--- Records shown Enclosed Below ---
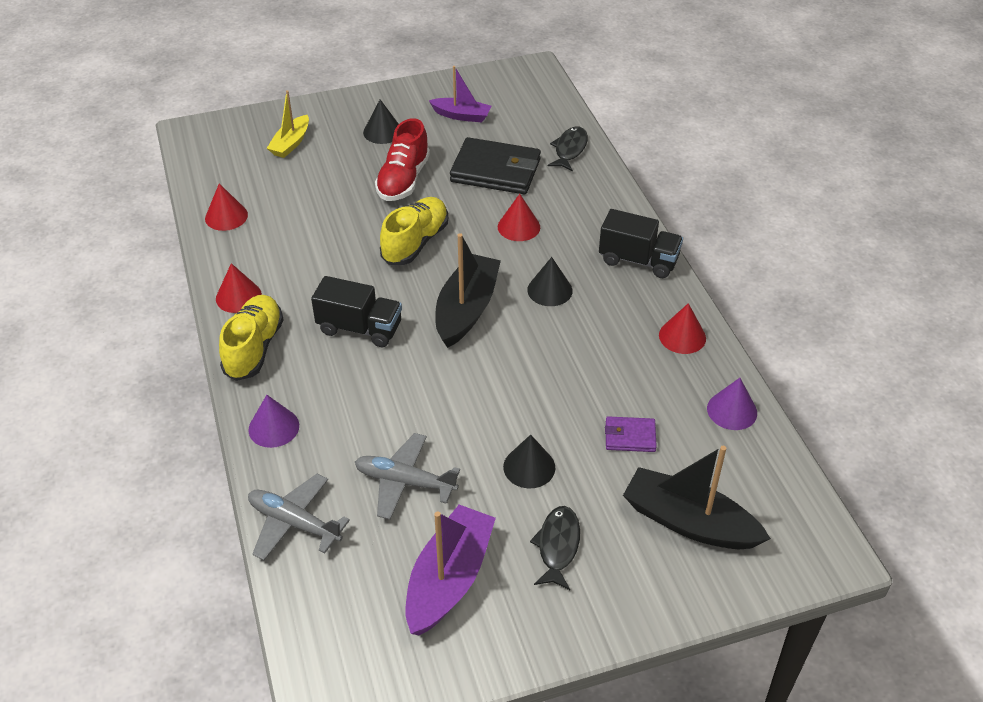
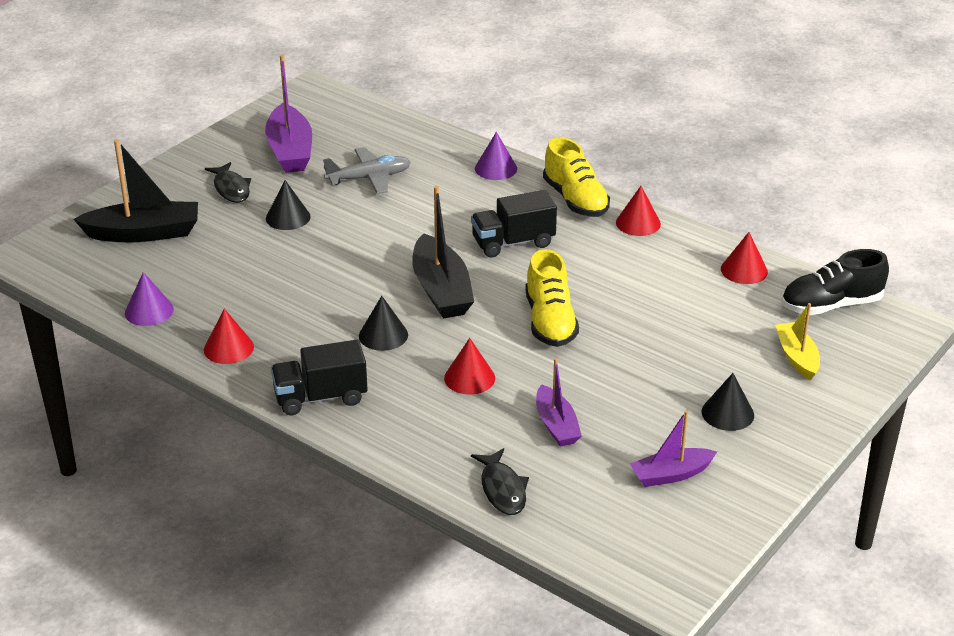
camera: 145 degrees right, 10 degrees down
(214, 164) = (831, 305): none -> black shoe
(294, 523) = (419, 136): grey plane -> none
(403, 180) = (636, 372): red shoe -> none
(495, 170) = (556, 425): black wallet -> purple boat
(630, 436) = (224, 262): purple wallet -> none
--- End of Enclosed Records shown ---
* **How to complete this task**:
Could you write out the records again exactly, omitting each image?

* **Solution**:
camera: 145 degrees right, 10 degrees down
(214, 164) = (831, 305): none -> black shoe
(294, 523) = (419, 136): grey plane -> none
(403, 180) = (636, 372): red shoe -> none
(495, 170) = (556, 425): black wallet -> purple boat
(630, 436) = (224, 262): purple wallet -> none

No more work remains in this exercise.